▸ **TASK TO CARRY OUT**
Because only the text is wanted, repeat the records below exactly and omit the pictures.

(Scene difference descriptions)
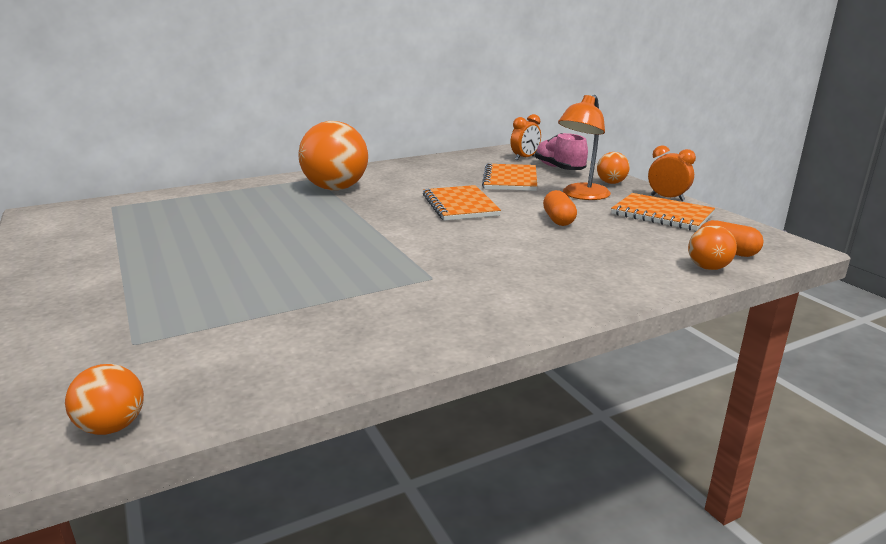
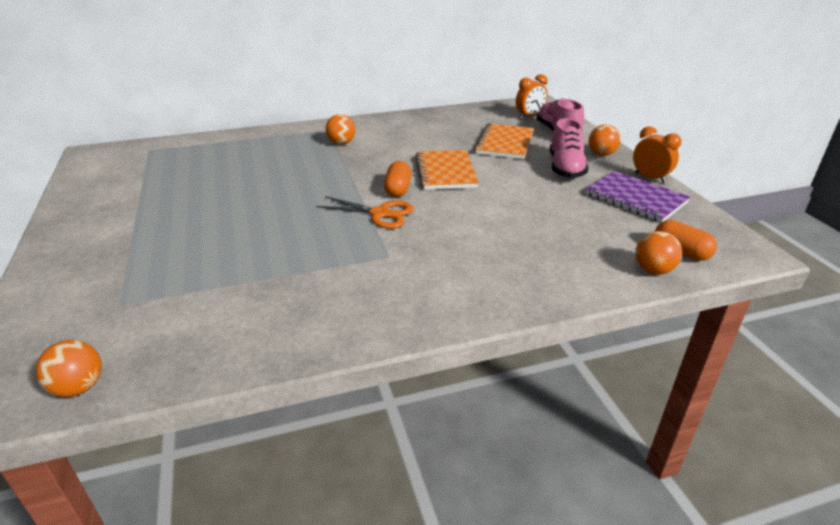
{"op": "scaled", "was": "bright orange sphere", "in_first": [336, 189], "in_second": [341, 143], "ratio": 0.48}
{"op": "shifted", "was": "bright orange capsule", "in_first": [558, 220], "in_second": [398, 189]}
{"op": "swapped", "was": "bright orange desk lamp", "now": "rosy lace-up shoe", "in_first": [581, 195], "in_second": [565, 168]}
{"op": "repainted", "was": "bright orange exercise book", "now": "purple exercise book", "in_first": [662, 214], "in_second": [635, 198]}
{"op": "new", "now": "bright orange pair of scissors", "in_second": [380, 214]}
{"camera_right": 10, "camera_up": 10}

▸ **TASK ANSWER**
{"op": "scaled", "was": "bright orange sphere", "in_first": [336, 189], "in_second": [341, 143], "ratio": 0.48}
{"op": "shifted", "was": "bright orange capsule", "in_first": [558, 220], "in_second": [398, 189]}
{"op": "swapped", "was": "bright orange desk lamp", "now": "rosy lace-up shoe", "in_first": [581, 195], "in_second": [565, 168]}
{"op": "repainted", "was": "bright orange exercise book", "now": "purple exercise book", "in_first": [662, 214], "in_second": [635, 198]}
{"op": "new", "now": "bright orange pair of scissors", "in_second": [380, 214]}
{"camera_right": 10, "camera_up": 10}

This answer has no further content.